_What to work on_
Report all lines of the records that contain "relocated".

_Entries supplied_
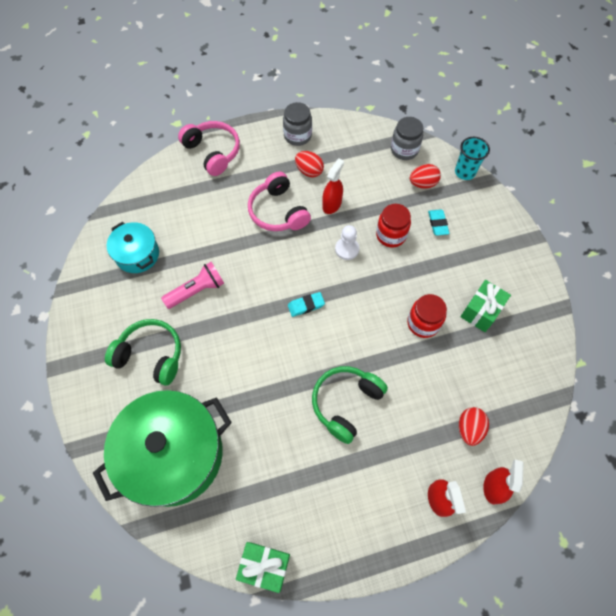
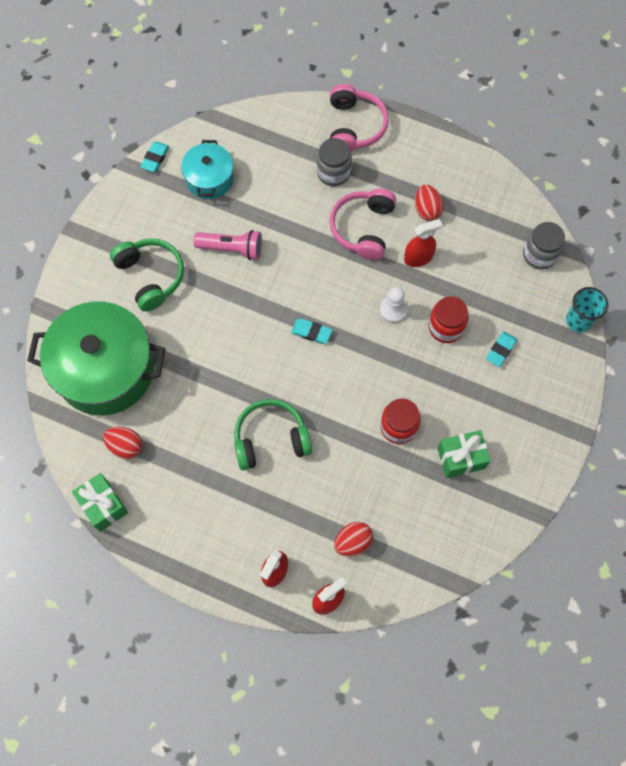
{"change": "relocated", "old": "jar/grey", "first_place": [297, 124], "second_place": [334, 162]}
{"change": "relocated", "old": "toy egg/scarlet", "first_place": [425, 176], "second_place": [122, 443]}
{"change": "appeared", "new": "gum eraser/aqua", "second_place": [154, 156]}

--

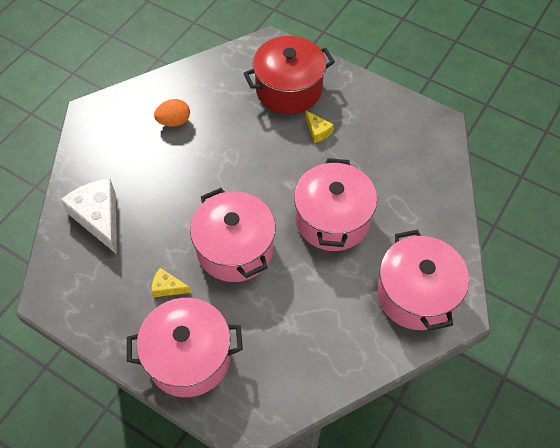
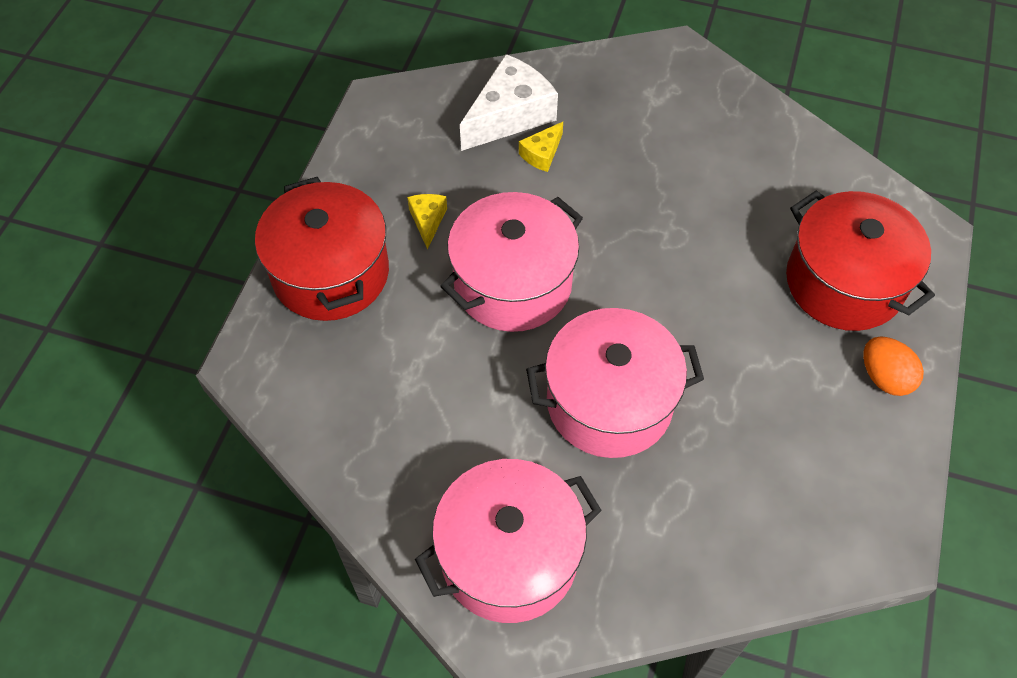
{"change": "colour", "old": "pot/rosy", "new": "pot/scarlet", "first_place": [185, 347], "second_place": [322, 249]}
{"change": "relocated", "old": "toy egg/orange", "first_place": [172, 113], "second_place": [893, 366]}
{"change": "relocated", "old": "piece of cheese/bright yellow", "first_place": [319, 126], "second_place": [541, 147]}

_Answer to this problem_
{"change": "relocated", "old": "jar/grey", "first_place": [297, 124], "second_place": [334, 162]}
{"change": "relocated", "old": "toy egg/scarlet", "first_place": [425, 176], "second_place": [122, 443]}
{"change": "relocated", "old": "toy egg/orange", "first_place": [172, 113], "second_place": [893, 366]}
{"change": "relocated", "old": "piece of cheese/bright yellow", "first_place": [319, 126], "second_place": [541, 147]}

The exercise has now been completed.